[Dataset excerpt]
Start

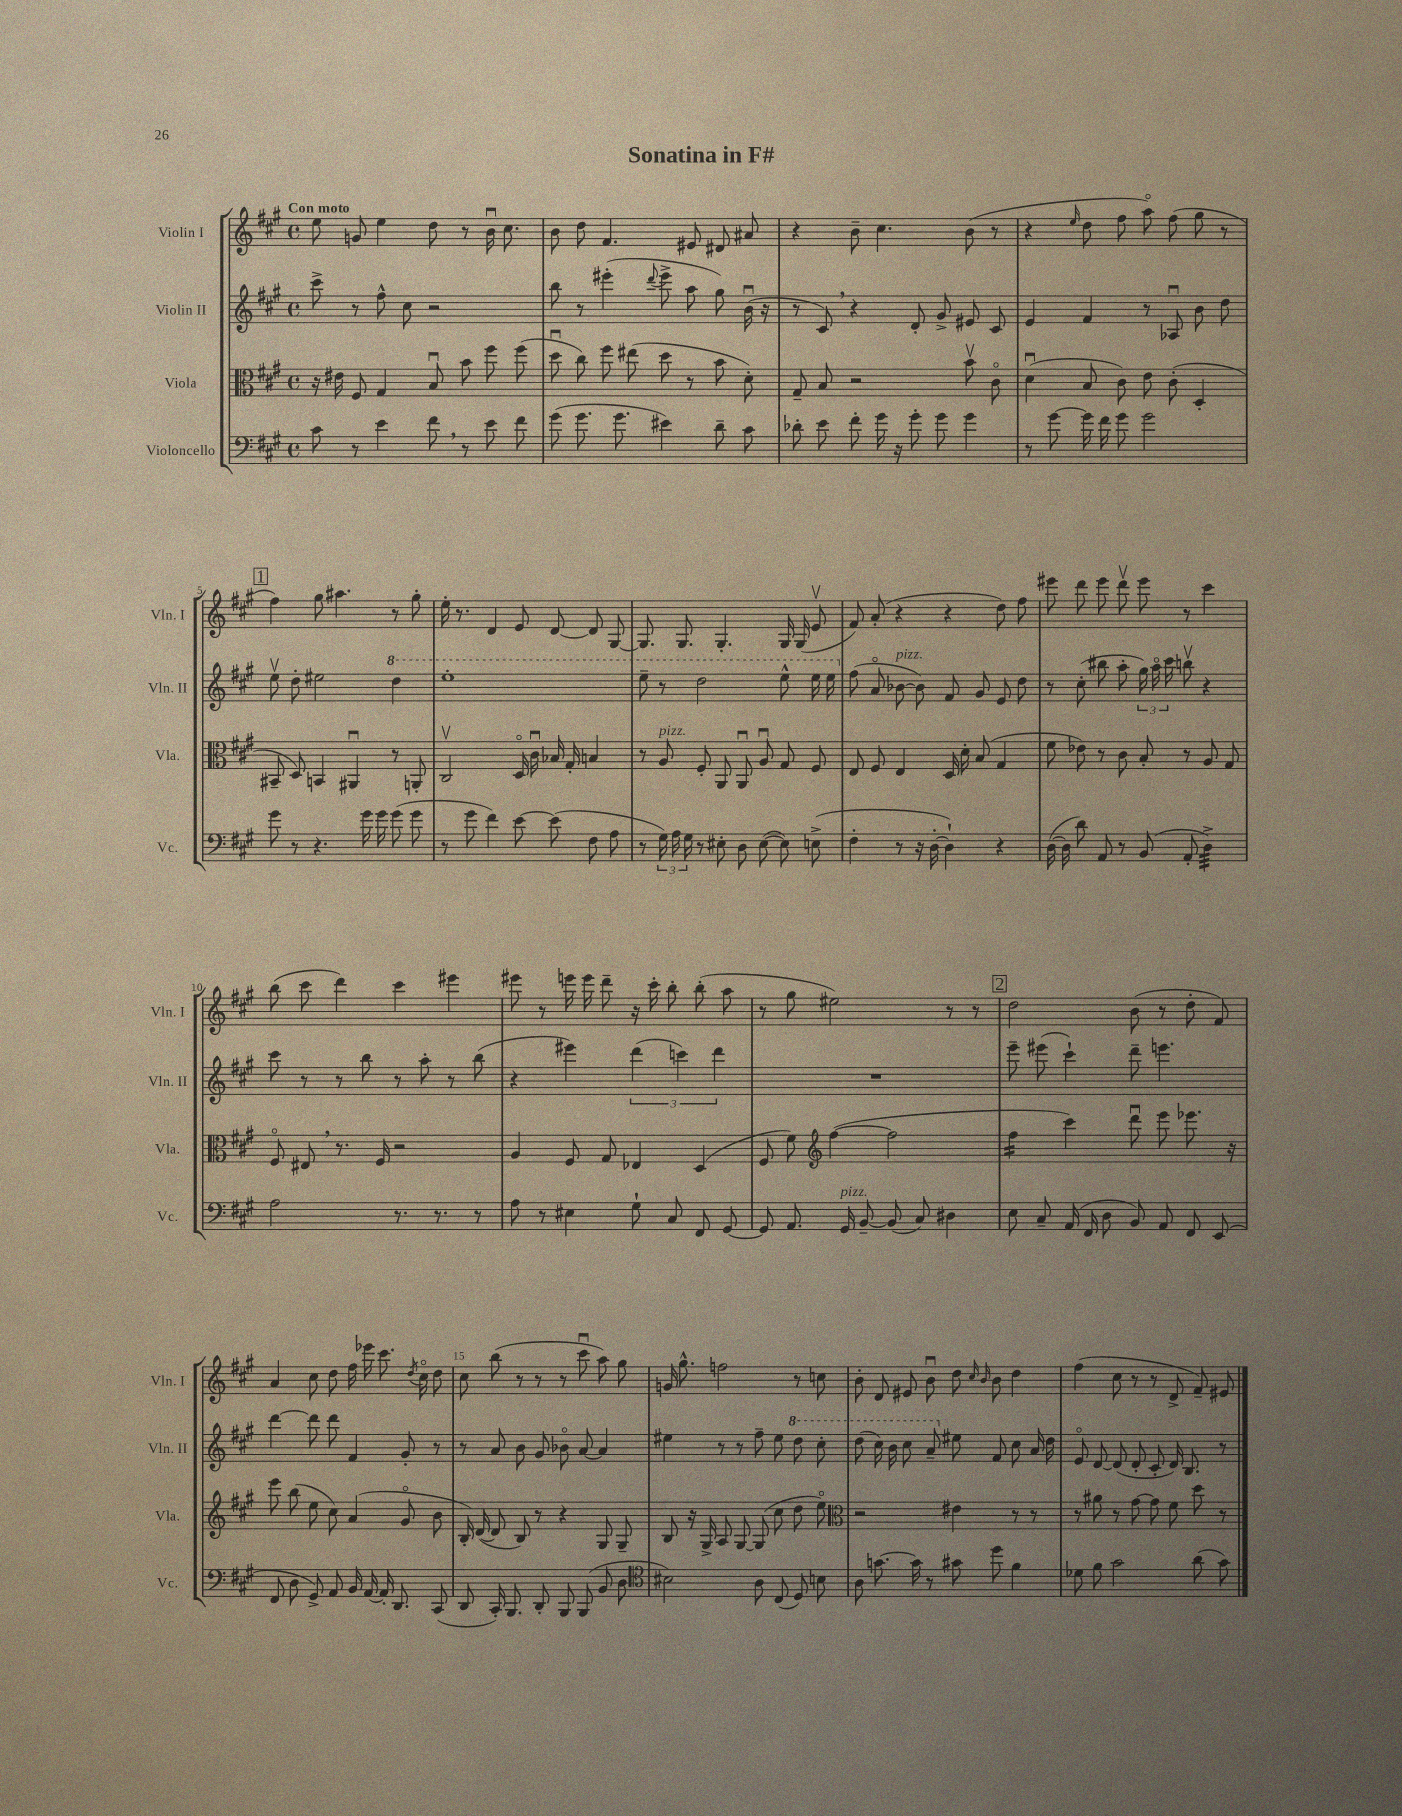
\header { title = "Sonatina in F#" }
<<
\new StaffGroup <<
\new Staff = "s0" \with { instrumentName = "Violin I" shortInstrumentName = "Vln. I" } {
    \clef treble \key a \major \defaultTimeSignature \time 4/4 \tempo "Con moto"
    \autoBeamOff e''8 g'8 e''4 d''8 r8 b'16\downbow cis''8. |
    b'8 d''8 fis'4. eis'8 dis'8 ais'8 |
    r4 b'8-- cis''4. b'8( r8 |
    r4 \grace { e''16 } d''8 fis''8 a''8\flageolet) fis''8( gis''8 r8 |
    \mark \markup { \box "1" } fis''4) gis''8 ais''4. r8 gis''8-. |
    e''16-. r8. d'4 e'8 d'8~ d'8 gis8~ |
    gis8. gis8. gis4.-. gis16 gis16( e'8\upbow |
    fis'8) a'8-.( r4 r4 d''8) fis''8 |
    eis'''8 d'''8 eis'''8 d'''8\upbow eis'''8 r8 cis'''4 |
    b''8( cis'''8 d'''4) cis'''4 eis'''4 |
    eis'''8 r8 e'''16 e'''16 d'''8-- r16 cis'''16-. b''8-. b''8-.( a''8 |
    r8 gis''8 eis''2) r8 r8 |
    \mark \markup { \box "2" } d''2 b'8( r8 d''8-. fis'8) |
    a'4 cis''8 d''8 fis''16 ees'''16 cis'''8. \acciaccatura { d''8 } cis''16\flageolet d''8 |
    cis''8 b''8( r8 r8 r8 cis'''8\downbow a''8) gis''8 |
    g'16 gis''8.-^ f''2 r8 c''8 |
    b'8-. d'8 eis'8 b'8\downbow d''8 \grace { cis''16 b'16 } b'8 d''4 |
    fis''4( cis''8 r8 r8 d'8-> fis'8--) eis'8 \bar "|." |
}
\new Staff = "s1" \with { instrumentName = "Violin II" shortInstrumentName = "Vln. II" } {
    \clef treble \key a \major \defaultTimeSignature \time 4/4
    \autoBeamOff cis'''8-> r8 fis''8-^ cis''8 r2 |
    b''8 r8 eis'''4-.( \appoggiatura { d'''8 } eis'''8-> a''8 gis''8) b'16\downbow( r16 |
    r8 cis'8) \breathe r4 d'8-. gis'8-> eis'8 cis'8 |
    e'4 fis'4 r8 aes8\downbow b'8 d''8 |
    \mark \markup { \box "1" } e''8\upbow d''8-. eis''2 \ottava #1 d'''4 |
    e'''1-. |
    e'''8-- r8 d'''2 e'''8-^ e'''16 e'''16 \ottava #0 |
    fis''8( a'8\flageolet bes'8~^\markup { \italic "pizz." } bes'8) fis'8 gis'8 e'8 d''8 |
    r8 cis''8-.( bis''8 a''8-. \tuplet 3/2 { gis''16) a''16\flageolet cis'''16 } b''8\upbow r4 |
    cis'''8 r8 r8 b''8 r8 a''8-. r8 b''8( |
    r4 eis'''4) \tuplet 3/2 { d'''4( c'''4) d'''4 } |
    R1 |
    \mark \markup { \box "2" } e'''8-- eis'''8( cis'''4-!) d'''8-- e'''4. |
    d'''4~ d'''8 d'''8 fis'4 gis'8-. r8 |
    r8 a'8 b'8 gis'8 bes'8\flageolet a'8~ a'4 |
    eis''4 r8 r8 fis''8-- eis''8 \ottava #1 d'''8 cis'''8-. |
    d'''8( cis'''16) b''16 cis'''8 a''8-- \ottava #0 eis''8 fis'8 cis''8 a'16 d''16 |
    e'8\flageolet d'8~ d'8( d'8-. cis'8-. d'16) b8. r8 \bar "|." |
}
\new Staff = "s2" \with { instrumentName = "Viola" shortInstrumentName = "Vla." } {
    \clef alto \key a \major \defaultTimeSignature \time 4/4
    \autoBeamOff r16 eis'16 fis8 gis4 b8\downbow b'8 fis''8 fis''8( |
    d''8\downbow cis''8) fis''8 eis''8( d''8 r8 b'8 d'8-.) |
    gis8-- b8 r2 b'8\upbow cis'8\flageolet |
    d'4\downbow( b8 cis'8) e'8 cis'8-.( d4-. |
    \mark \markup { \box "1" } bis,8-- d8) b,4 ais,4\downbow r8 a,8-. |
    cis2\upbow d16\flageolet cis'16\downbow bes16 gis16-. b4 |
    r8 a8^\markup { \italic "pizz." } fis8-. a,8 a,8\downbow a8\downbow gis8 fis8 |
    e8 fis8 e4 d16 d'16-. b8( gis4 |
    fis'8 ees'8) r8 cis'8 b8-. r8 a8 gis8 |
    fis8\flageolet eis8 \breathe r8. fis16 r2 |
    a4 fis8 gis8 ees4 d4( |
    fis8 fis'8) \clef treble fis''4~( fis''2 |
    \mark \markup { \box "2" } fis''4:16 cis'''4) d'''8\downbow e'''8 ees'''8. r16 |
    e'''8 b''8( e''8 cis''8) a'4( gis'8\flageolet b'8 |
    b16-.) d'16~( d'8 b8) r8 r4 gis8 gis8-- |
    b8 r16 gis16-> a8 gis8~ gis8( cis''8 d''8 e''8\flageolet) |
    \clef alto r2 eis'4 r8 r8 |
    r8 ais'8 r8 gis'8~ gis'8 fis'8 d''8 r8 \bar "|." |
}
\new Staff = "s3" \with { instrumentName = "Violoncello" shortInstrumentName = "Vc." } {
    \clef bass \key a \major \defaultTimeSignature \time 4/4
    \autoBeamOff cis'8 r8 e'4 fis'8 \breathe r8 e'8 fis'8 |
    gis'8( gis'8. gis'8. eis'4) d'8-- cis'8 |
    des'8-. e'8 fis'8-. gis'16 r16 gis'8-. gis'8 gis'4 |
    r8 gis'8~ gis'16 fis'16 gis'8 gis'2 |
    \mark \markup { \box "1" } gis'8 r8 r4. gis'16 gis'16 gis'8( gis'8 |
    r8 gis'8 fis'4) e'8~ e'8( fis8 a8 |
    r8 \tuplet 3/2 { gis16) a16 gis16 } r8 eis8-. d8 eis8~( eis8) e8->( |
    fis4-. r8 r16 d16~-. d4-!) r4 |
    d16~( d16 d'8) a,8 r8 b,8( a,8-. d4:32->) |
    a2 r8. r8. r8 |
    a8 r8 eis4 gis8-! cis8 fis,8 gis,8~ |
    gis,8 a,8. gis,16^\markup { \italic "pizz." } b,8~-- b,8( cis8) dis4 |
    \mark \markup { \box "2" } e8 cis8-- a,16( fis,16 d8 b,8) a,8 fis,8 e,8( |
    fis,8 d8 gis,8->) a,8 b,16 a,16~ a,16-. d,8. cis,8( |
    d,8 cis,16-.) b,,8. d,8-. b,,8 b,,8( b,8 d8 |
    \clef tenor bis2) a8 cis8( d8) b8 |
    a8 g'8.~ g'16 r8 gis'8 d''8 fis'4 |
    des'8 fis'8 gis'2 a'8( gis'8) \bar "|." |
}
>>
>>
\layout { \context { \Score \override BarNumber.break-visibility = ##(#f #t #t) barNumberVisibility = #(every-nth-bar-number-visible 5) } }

End

WRITTEN PROBLEM.
Update the items above by replacing "Con moto" with "Allegretto" wherever it occurs, keeping everything else the same. Leave the pictures out of your answer.

ANSWER TO THIS EXERCISE.
\header { title = "Sonatina in F#" }
<<
\new StaffGroup <<
\new Staff = "s0" \with { instrumentName = "Violin I" shortInstrumentName = "Vln. I" } {
    \clef treble \key a \major \defaultTimeSignature \time 4/4 \tempo "Allegretto"
    \autoBeamOff e''8 g'8 e''4 d''8 r8 b'16\downbow cis''8. |
    b'8 d''8 fis'4. eis'8 dis'8 ais'8 |
    r4 b'8-- cis''4. b'8( r8 |
    r4 \grace { e''16 } d''8 fis''8 a''8\flageolet) fis''8( gis''8 r8 |
    \mark \markup { \box "1" } fis''4) gis''8 ais''4. r8 gis''8-. |
    e''16-. r8. d'4 e'8 d'8~ d'8 gis8~ |
    gis8. gis8. gis4.-. gis16 gis16( e'8\upbow |
    fis'8) a'8-.( r4 r4 d''8) fis''8 |
    eis'''8 d'''8 eis'''8 d'''8\upbow eis'''8 r8 cis'''4 |
    b''8( cis'''8 d'''4) cis'''4 eis'''4 |
    eis'''8 r8 e'''16 e'''16 d'''8-- r16 cis'''16-. b''8-. b''8-.( a''8 |
    r8 gis''8 eis''2) r8 r8 |
    \mark \markup { \box "2" } d''2 b'8( r8 d''8-. fis'8) |
    a'4 cis''8 d''8 fis''16 ees'''16 cis'''8. \acciaccatura { d''8 } cis''16\flageolet d''8 |
    cis''8 b''8( r8 r8 r8 cis'''8\downbow a''8) gis''8 |
    g'16 gis''8.-^ f''2 r8 c''8 |
    b'8-. d'8 eis'8 b'8\downbow d''8 \grace { cis''16 b'16 } b'8 d''4 |
    fis''4( cis''8 r8 r8 d'8-> fis'8--) eis'8 \bar "|." |
}
\new Staff = "s1" \with { instrumentName = "Violin II" shortInstrumentName = "Vln. II" } {
    \clef treble \key a \major \defaultTimeSignature \time 4/4
    \autoBeamOff cis'''8-> r8 fis''8-^ cis''8 r2 |
    b''8 r8 eis'''4-.( \appoggiatura { d'''8 } eis'''8-> a''8 gis''8) b'16\downbow( r16 |
    r8 cis'8) \breathe r4 d'8-. gis'8-> eis'8 cis'8 |
    e'4 fis'4 r8 aes8\downbow b'8 d''8 |
    \mark \markup { \box "1" } e''8\upbow d''8-. eis''2 \ottava #1 d'''4 |
    e'''1-. |
    e'''8-- r8 d'''2 e'''8-^ e'''16 e'''16 \ottava #0 |
    fis''8( a'8\flageolet bes'8~^\markup { \italic "pizz." } bes'8) fis'8 gis'8 e'8 d''8 |
    r8 cis''8-.( bis''8 a''8-. \tuplet 3/2 { gis''16) a''16\flageolet cis'''16 } b''8\upbow r4 |
    cis'''8 r8 r8 b''8 r8 a''8-. r8 b''8( |
    r4 eis'''4) \tuplet 3/2 { d'''4( c'''4) d'''4 } |
    R1 |
    \mark \markup { \box "2" } e'''8-- eis'''8( cis'''4-!) d'''8-- e'''4. |
    d'''4~ d'''8 d'''8 fis'4 gis'8-. r8 |
    r8 a'8 b'8 gis'8 bes'8\flageolet a'8~ a'4 |
    eis''4 r8 r8 fis''8-- eis''8 \ottava #1 d'''8 cis'''8-. |
    d'''8( cis'''16) b''16 cis'''8 a''8-- \ottava #0 eis''8 fis'8 cis''8 a'16 d''16 |
    e'8\flageolet d'8~ d'8( d'8-. cis'8-. d'16) b8. r8 \bar "|." |
}
\new Staff = "s2" \with { instrumentName = "Viola" shortInstrumentName = "Vla." } {
    \clef alto \key a \major \defaultTimeSignature \time 4/4
    \autoBeamOff r16 eis'16 fis8 gis4 b8\downbow b'8 fis''8 fis''8( |
    d''8\downbow cis''8) fis''8 eis''8( d''8 r8 b'8 d'8-.) |
    gis8-- b8 r2 b'8\upbow cis'8\flageolet |
    d'4\downbow( b8 cis'8) e'8 cis'8-.( d4-. |
    \mark \markup { \box "1" } bis,8-- d8) b,4 ais,4\downbow r8 a,8-. |
    cis2\upbow d16\flageolet cis'16\downbow bes16 gis16-. b4 |
    r8 a8^\markup { \italic "pizz." } fis8-. a,8 a,8\downbow a8\downbow gis8 fis8 |
    e8 fis8 e4 d16 d'16-. b8( gis4 |
    fis'8 ees'8) r8 cis'8 b8-. r8 a8 gis8 |
    fis8\flageolet eis8 \breathe r8. fis16 r2 |
    a4 fis8 gis8 ees4 d4( |
    fis8 fis'8) \clef treble fis''4~( fis''2 |
    \mark \markup { \box "2" } fis''4:16 cis'''4) d'''8\downbow e'''8 ees'''8. r16 |
    e'''8 b''8( e''8 cis''8) a'4( gis'8\flageolet b'8 |
    b16-.) d'16~( d'8 b8) r8 r4 gis8 gis8-- |
    b8 r16 gis16-> a8 gis8~ gis8( cis''8 d''8 e''8\flageolet) |
    \clef alto r2 eis'4 r8 r8 |
    r8 ais'8 r8 gis'8~ gis'8 fis'8 d''8 r8 \bar "|." |
}
\new Staff = "s3" \with { instrumentName = "Violoncello" shortInstrumentName = "Vc." } {
    \clef bass \key a \major \defaultTimeSignature \time 4/4
    \autoBeamOff cis'8 r8 e'4 fis'8 \breathe r8 e'8 fis'8 |
    gis'8( gis'8. gis'8. eis'4) d'8-- cis'8 |
    des'8-. e'8 fis'8-. gis'16 r16 gis'8-. gis'8 gis'4 |
    r8 gis'8~ gis'16 fis'16 gis'8 gis'2 |
    \mark \markup { \box "1" } gis'8 r8 r4. gis'16 gis'16 gis'8( gis'8 |
    r8 gis'8 fis'4) e'8~ e'8( fis8 a8 |
    r8 \tuplet 3/2 { gis16) a16 gis16 } r8 eis8-. d8 eis8~( eis8) e8->( |
    fis4-. r8 r16 d16~-. d4-!) r4 |
    d16~( d16 d'8) a,8 r8 b,8( a,8-. d4:32->) |
    a2 r8. r8. r8 |
    a8 r8 eis4 gis8-! cis8 fis,8 gis,8~ |
    gis,8 a,8. gis,16^\markup { \italic "pizz." } b,8~-- b,8( cis8) dis4 |
    \mark \markup { \box "2" } e8 cis8-- a,16( fis,16 d8 b,8) a,8 fis,8 e,8( |
    fis,8 d8 gis,8->) a,8 b,16 a,16~ a,16-. d,8. cis,8( |
    d,8 cis,16-.) b,,8. d,8-. b,,8 b,,8( b,8 d8 |
    \clef tenor bis2) a8 cis8( d8) b8 |
    a8 g'8.~ g'16 r8 gis'8 d''8 fis'4 |
    des'8 fis'8 gis'2 a'8( gis'8) \bar "|." |
}
>>
>>
\layout { \context { \Score \override BarNumber.break-visibility = ##(#f #t #t) barNumberVisibility = #(every-nth-bar-number-visible 5) } }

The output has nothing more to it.